Object state change records
########################################
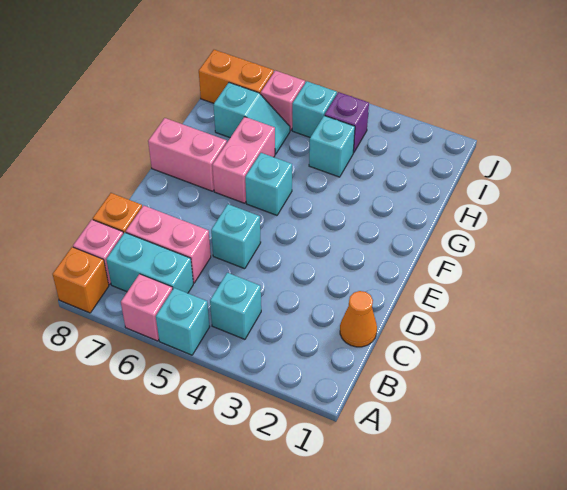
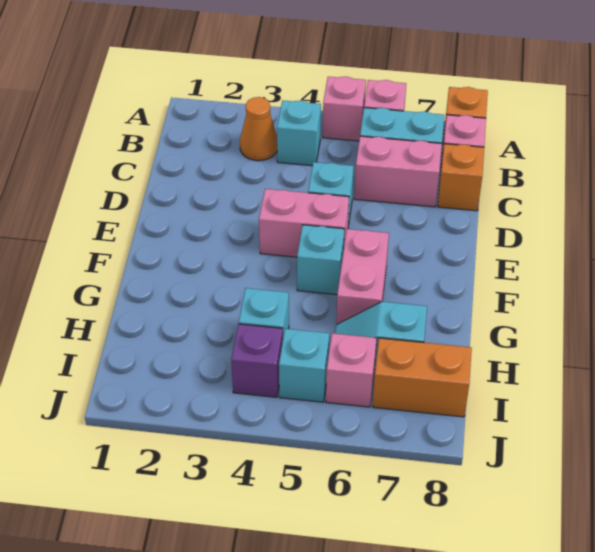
cyan 1x1 brick [156,288,210,355] -> pink 1x1 brick [323,77,366,141]
orange 1x1 cone [340,291,377,347] -> orange 1x1 cone moved to [240,97,277,161]
pink 1x2 brick [148,118,227,191] -> pink 1x2 brick moved to [259,189,349,257]

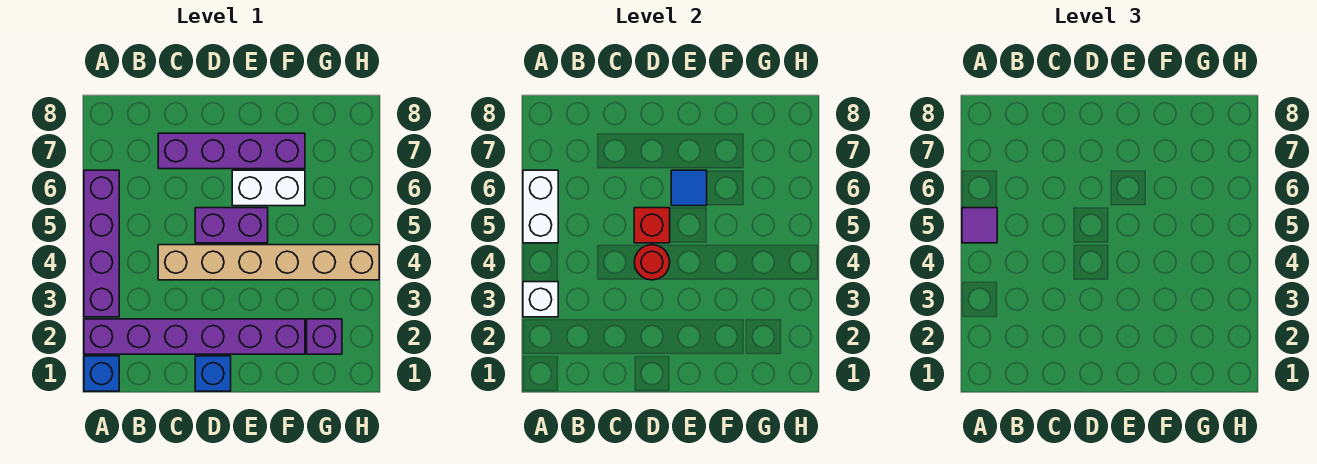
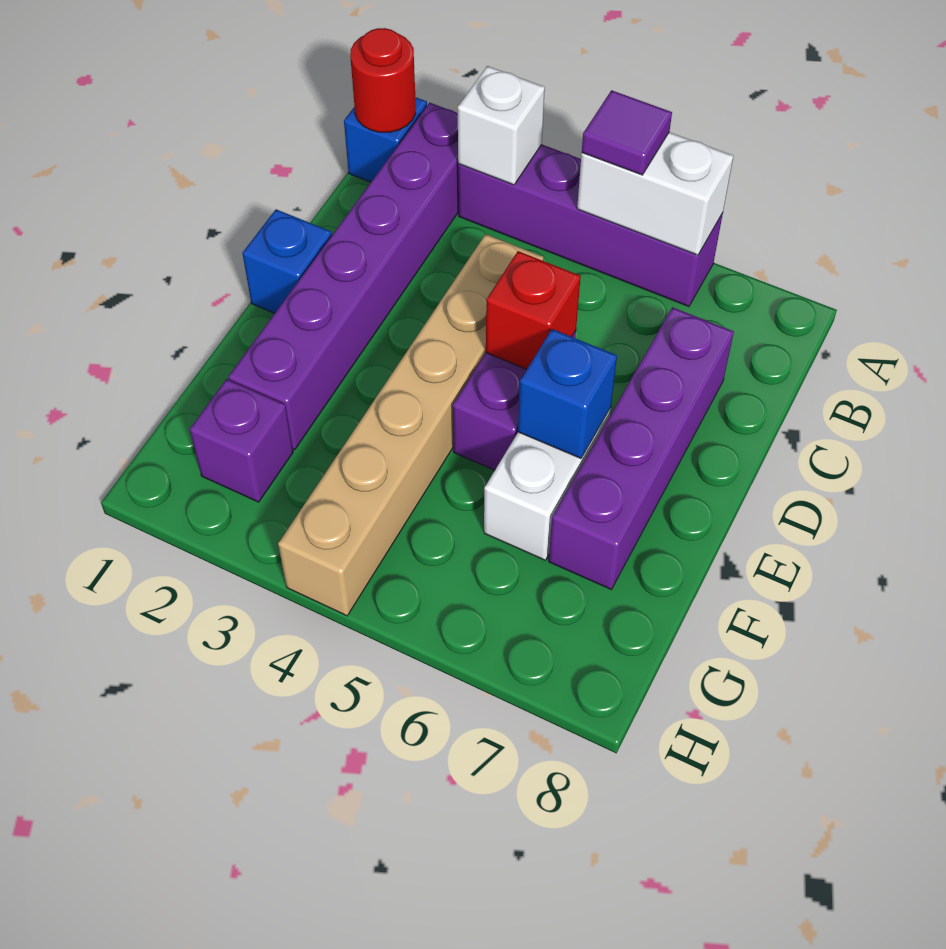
red 1x1 round brick [634,245,670,280] -> red 1x1 round brick moved to [350,28,416,132]
blue 1x1 tile [671,170,707,206] -> blue 1x1 brick [518,329,617,458]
########################################
_TASK DETAILS_.
Your task is to transcribe, exactly and without additions, every line from the one that contains "pink 1x2 brick [148,118,227,191]" to the end of the entries above, both included. Omit all pictures.

_WORKED SOLUTION_.
pink 1x2 brick [148,118,227,191] -> pink 1x2 brick moved to [259,189,349,257]

red 1x1 round brick [634,245,670,280] -> red 1x1 round brick moved to [350,28,416,132]
blue 1x1 tile [671,170,707,206] -> blue 1x1 brick [518,329,617,458]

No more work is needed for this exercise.